▶ **EXERCISE OBJECTIVE**: Once the line with "none -> pink spool [483,163,532,220]" is found in the data, output it and each following line exactly, up to and including the line with "none -> red car [88,230,162,290]", and nothing before or after.

▶ **DATA SECTION**:
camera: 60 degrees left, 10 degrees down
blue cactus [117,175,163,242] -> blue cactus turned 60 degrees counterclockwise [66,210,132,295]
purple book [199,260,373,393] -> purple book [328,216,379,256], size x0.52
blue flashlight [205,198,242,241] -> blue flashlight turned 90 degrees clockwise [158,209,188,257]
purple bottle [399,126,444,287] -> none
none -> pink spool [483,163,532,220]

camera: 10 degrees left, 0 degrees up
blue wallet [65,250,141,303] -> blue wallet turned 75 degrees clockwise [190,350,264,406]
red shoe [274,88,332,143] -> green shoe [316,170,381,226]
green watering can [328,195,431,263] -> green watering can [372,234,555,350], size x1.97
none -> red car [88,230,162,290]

...

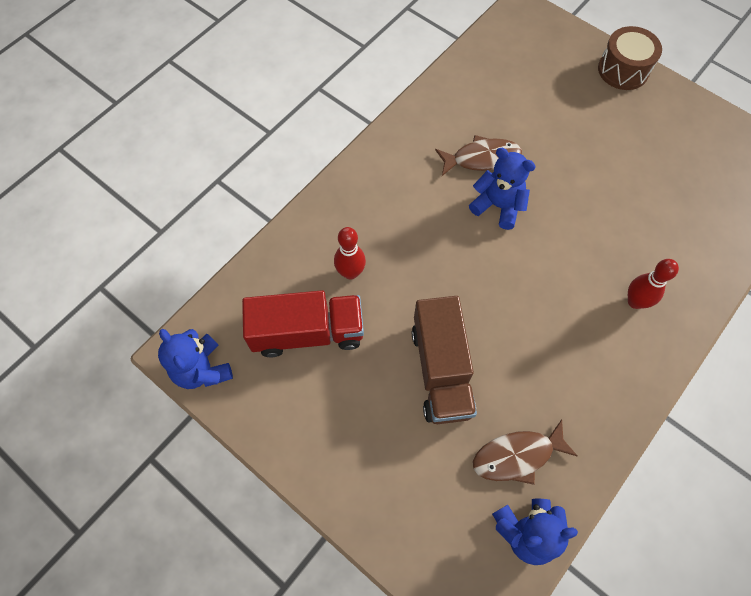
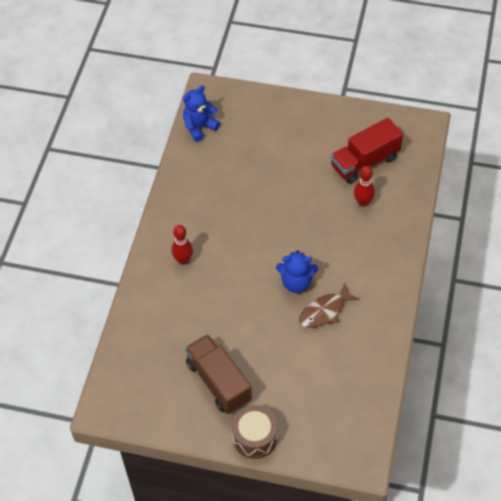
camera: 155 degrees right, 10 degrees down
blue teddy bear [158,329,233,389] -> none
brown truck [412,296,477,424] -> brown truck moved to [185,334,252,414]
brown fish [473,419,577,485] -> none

▶ **RESPONSE BELOW**:
none -> pink spool [483,163,532,220]

camera: 10 degrees left, 0 degrees up
blue wallet [65,250,141,303] -> blue wallet turned 75 degrees clockwise [190,350,264,406]
red shoe [274,88,332,143] -> green shoe [316,170,381,226]
green watering can [328,195,431,263] -> green watering can [372,234,555,350], size x1.97
none -> red car [88,230,162,290]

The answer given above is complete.